=== Begin Enclosure ===
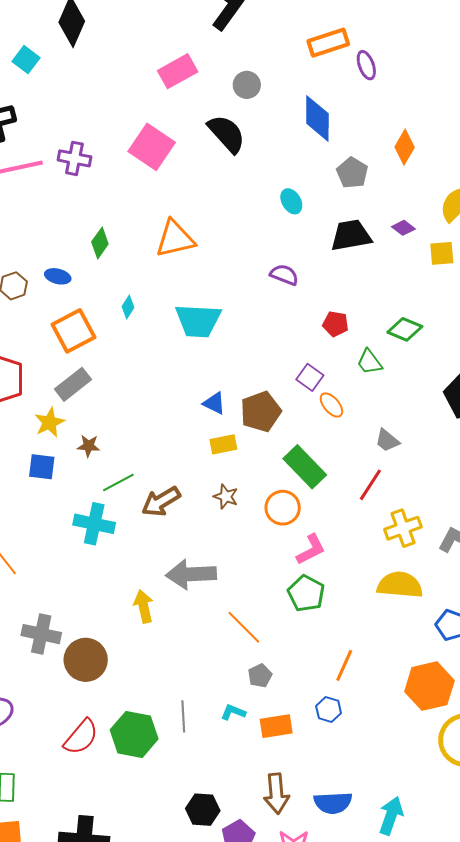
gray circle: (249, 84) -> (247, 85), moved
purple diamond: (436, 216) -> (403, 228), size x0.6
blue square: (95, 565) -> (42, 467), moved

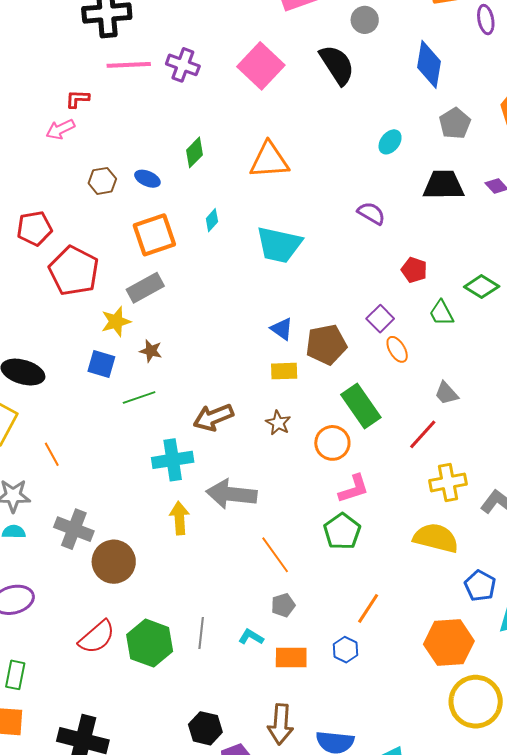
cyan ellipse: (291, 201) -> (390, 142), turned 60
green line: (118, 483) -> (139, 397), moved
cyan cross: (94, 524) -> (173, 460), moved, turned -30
=== End Enclosure ===
» Task to complete:
Pictures are not part of the copy; output everything else in the records exactly.

» Reply to the exercise:
gray circle: (249, 84) -> (247, 85), moved
purple diamond: (436, 216) -> (403, 228), size x0.6
blue square: (95, 565) -> (42, 467), moved

cyan ellipse: (291, 201) -> (390, 142), turned 60
green line: (118, 483) -> (139, 397), moved
cyan cross: (94, 524) -> (173, 460), moved, turned -30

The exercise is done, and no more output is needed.